* WHAT YOU SHOULD DO
Set down, please, exactly the lines below that run from the line with "The vinesaza (red)" to the line with "The vinesaza (blue)", both lines included.

* MATERIAL PROVIDED

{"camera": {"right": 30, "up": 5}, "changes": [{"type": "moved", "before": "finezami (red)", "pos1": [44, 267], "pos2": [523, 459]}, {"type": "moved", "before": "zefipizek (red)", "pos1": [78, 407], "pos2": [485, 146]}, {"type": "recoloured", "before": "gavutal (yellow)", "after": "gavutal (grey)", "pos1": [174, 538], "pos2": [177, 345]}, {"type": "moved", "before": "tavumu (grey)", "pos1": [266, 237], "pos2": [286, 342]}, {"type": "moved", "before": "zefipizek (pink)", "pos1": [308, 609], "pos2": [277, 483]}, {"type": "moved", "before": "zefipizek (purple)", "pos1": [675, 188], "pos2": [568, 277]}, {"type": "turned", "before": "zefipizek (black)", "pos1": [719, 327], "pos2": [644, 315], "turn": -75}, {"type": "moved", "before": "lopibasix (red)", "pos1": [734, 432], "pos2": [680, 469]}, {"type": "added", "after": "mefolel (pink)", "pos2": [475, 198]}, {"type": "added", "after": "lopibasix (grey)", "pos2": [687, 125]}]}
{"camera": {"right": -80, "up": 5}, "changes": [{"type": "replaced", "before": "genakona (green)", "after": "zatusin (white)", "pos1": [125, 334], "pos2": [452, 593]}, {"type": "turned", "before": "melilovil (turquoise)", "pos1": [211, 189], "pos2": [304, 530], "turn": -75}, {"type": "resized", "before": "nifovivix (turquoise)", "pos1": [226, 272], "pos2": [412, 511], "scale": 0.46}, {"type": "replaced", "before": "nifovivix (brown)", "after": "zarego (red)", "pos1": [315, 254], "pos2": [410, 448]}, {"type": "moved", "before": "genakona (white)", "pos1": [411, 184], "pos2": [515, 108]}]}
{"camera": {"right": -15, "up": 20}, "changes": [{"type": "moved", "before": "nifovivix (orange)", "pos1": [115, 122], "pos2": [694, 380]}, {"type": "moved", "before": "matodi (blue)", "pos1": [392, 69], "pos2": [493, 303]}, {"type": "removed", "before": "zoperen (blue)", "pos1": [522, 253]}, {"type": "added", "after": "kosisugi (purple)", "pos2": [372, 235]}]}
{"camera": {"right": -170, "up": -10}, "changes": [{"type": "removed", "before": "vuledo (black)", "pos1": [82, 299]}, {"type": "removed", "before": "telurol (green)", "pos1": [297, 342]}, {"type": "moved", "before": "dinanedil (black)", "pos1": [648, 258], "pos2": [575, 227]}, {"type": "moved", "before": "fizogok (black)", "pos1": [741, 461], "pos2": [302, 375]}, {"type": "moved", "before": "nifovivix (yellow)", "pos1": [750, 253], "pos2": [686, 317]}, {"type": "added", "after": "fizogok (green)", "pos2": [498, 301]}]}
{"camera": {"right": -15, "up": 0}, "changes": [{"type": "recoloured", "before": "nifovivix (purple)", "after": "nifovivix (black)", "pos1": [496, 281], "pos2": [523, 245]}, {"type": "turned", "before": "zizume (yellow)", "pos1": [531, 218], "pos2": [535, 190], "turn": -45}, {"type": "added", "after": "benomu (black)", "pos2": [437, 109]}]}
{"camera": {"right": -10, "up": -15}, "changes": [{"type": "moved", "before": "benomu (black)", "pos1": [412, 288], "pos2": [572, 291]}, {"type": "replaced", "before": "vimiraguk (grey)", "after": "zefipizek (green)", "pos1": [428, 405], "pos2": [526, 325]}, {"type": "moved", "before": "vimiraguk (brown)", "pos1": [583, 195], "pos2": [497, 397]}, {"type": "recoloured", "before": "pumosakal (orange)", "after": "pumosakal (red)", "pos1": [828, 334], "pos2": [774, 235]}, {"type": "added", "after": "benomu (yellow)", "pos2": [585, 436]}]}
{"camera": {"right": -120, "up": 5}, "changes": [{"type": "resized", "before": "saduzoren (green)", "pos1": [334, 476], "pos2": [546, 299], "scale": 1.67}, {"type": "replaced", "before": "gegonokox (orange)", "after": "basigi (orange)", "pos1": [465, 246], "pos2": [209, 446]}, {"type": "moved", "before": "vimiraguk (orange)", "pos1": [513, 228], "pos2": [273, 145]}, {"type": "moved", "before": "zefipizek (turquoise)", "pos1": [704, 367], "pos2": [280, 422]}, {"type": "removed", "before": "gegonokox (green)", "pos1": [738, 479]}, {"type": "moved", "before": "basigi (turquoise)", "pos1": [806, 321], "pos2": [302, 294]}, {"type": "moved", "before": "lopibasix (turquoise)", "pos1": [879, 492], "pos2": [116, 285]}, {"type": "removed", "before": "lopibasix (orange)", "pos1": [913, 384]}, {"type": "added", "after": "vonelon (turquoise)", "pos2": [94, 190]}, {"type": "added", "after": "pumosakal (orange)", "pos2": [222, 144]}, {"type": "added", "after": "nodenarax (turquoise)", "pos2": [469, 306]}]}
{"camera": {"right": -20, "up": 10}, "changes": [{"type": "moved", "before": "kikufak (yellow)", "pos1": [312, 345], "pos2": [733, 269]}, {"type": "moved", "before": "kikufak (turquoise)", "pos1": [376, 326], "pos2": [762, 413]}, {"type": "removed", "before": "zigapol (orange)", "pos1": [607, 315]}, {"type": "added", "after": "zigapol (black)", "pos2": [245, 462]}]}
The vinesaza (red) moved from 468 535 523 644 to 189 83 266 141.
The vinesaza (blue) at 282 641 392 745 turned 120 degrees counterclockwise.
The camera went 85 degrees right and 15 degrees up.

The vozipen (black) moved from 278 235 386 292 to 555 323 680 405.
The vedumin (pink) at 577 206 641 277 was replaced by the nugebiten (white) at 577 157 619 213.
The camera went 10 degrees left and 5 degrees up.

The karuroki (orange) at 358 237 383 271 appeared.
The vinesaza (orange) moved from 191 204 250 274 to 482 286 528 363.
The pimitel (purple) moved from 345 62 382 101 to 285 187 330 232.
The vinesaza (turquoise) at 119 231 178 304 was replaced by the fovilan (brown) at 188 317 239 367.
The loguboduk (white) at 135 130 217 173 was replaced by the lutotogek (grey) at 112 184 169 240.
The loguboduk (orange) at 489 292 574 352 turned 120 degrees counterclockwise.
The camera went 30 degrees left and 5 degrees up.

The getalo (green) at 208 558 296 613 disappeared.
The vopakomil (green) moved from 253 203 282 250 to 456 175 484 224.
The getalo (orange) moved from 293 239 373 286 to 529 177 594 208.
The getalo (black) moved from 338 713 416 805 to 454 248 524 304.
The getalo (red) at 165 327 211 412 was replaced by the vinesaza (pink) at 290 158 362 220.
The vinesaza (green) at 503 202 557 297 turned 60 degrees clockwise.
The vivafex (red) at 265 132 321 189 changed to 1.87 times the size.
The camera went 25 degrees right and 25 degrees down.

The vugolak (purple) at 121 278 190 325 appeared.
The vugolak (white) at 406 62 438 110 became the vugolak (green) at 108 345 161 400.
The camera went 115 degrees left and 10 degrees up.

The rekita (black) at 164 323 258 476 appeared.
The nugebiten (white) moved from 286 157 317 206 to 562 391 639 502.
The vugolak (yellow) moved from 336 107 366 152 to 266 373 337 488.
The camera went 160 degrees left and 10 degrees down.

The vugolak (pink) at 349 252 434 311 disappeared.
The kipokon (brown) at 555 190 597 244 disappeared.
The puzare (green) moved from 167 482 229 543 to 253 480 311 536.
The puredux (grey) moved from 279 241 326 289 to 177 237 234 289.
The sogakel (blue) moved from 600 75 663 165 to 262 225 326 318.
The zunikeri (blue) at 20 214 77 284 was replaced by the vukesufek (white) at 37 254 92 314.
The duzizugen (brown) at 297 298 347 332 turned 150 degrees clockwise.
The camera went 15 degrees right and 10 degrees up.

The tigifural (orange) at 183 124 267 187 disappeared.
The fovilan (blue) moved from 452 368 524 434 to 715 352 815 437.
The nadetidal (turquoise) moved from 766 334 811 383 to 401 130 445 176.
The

* WRITTEN REPLY
The vinesaza (red) moved from 468 535 523 644 to 189 83 266 141.
The vinesaza (blue) at 282 641 392 745 turned 120 degrees counterclockwise.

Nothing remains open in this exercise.